DATA FOR ANALYSIS:
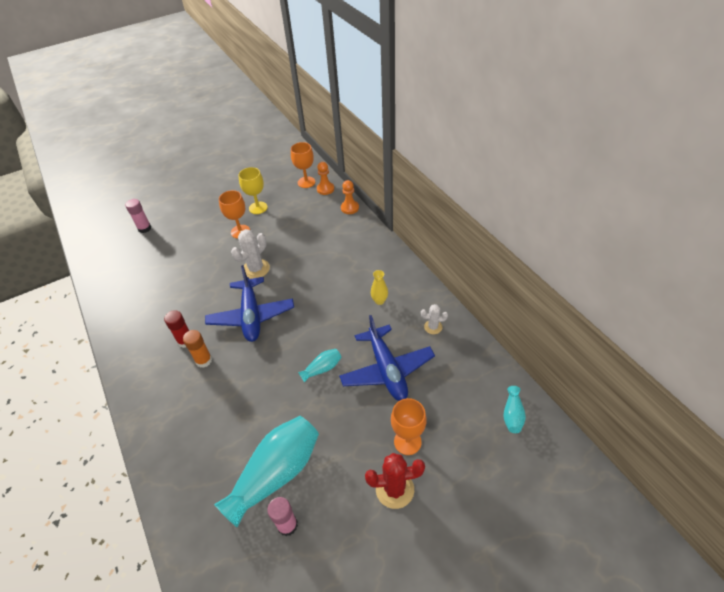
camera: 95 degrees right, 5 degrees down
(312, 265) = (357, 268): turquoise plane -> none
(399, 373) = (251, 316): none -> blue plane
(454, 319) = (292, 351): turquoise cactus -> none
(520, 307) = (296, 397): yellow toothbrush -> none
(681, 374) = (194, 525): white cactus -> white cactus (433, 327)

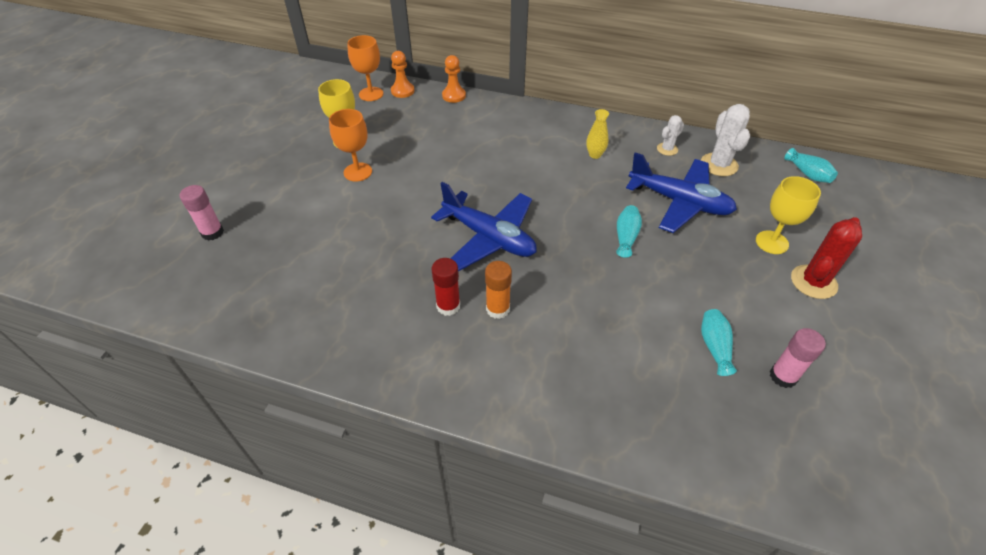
camera: 45 degrees left, 0 degrees up
(256, 269) = (430, 195): white cactus -> white cactus (719, 165)
(276, 474) = (714, 347): turquoise vase -> turquoise vase, size x0.45
(407, 442) = (772, 242): orange goblet -> yellow goblet

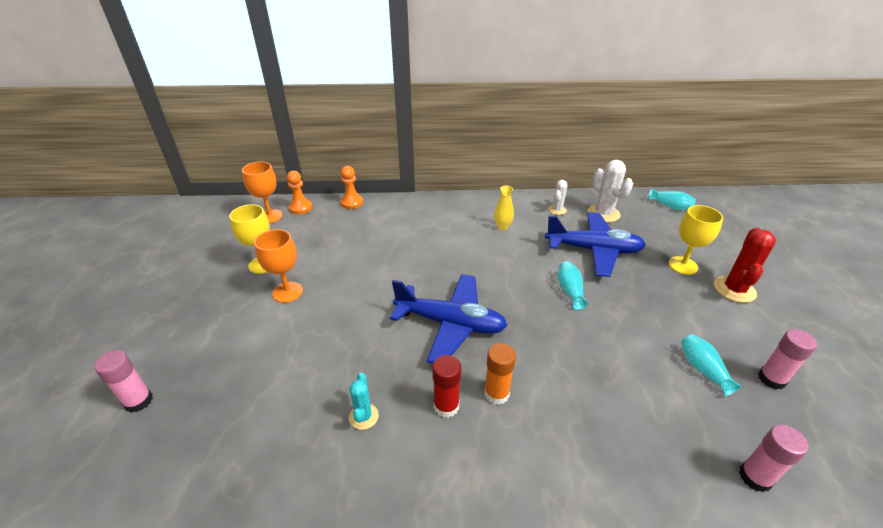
camera: 20 degrees left, 10 degrees down
(376, 294) = (363, 416): none -> turquoise cactus
(695, 448) = (755, 477): none -> pink glue stick

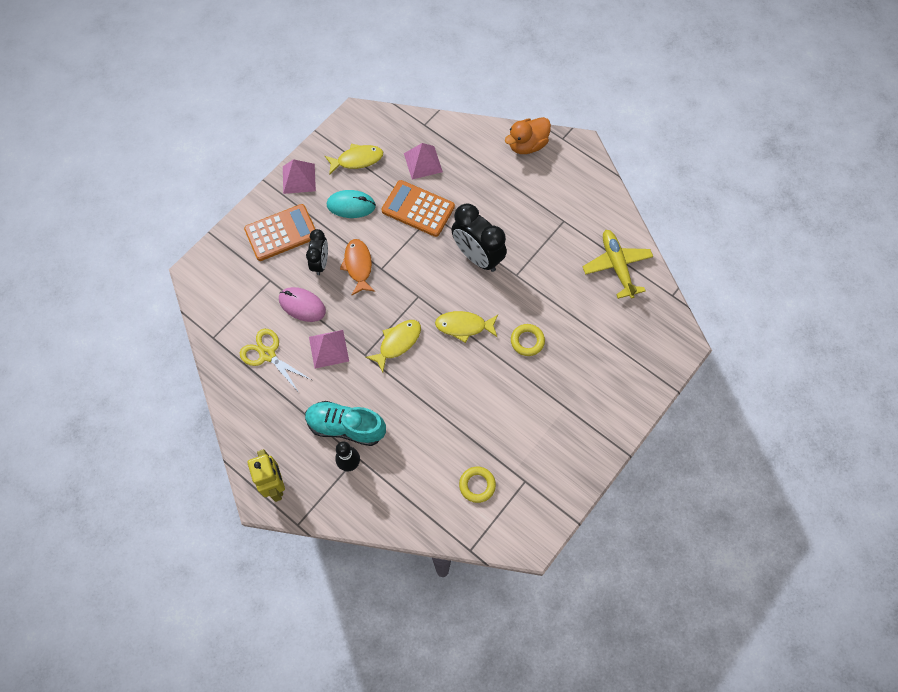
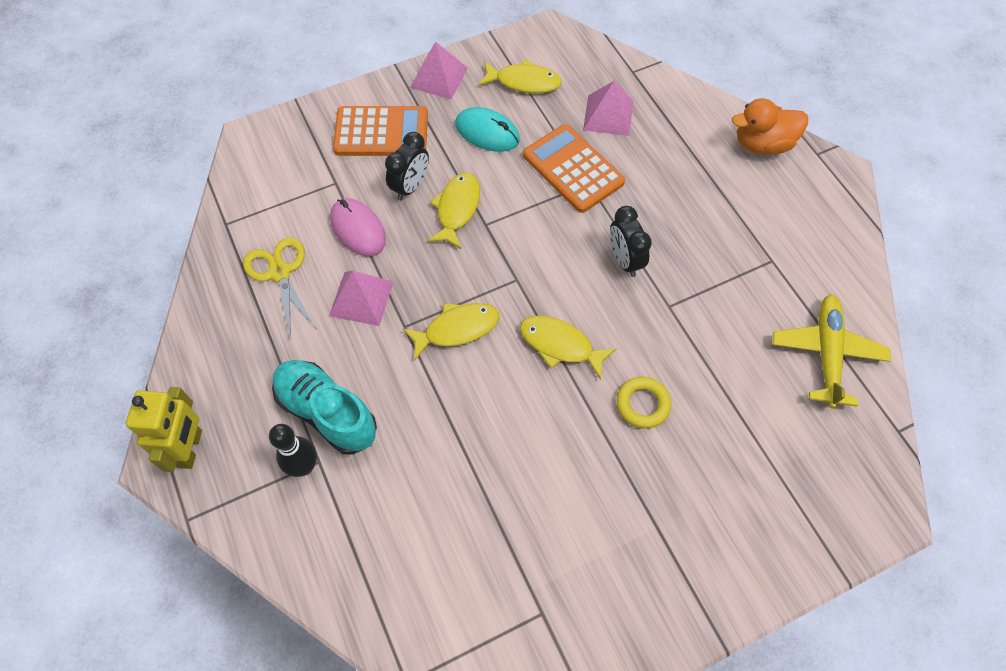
camera: 25 degrees right, 5 degrees down
(358, 266) = (457, 209): orange fish -> yellow fish
(477, 257) = (624, 260): black clock -> black clock, size x0.60
(477, 485) = (467, 584): yellow ring -> none

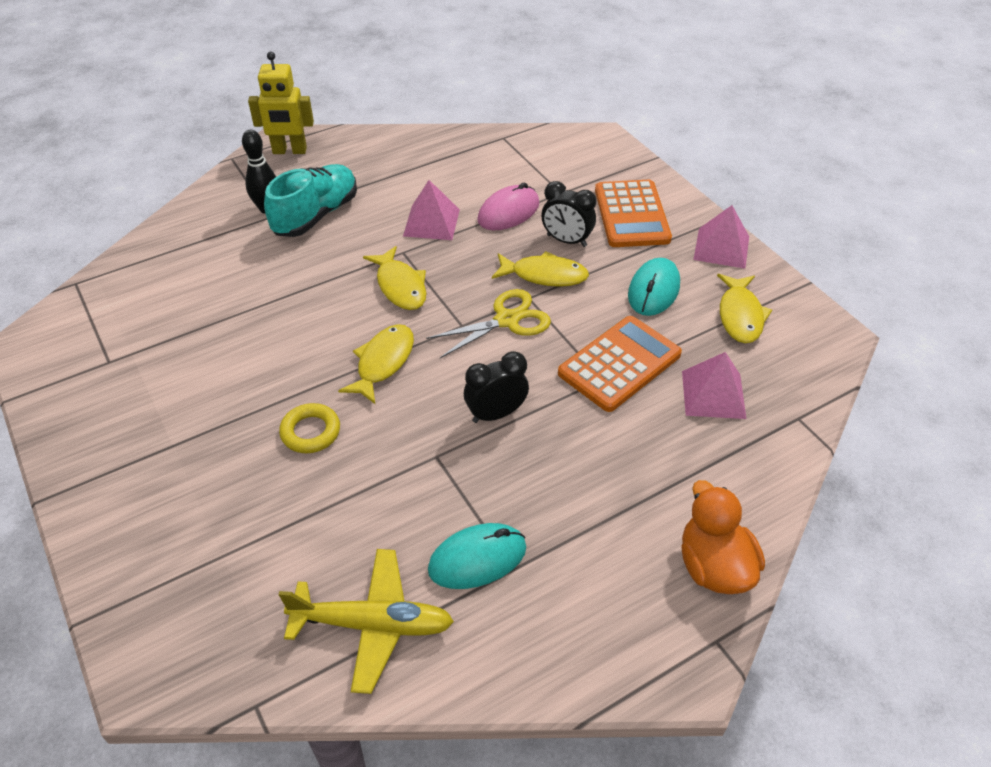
camera: 85 degrees right, 15 degrees down
(279, 273) = (455, 173): yellow scissors -> yellow scissors (506, 320)
(765, 282) = (477, 559): none -> turquoise mouse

WHAT NEEDS TO BE DONE: Copy the whole listing exactly, excluding the pictures in it.

OUTPUT:
camera: 95 degrees right, 5 degrees down
(312, 265) = (357, 268): turquoise plane -> none
(399, 373) = (251, 316): none -> blue plane
(454, 319) = (292, 351): turquoise cactus -> none
(520, 307) = (296, 397): yellow toothbrush -> none
(681, 374) = (194, 525): white cactus -> white cactus (433, 327)

camera: 45 degrees left, 0 degrees up
(256, 269) = (430, 195): white cactus -> white cactus (719, 165)
(276, 474) = (714, 347): turquoise vase -> turquoise vase, size x0.45
(407, 442) = (772, 242): orange goblet -> yellow goblet

camera: 20 degrees left, 10 degrees down
(376, 294) = (363, 416): none -> turquoise cactus
(695, 448) = (755, 477): none -> pink glue stick

camera: 25 degrees right, 5 degrees down
(358, 266) = (457, 209): orange fish -> yellow fish
(477, 257) = (624, 260): black clock -> black clock, size x0.60
(477, 485) = (467, 584): yellow ring -> none

camera: 85 degrees right, 15 degrees down
(279, 273) = (455, 173): yellow scissors -> yellow scissors (506, 320)
(765, 282) = (477, 559): none -> turquoise mouse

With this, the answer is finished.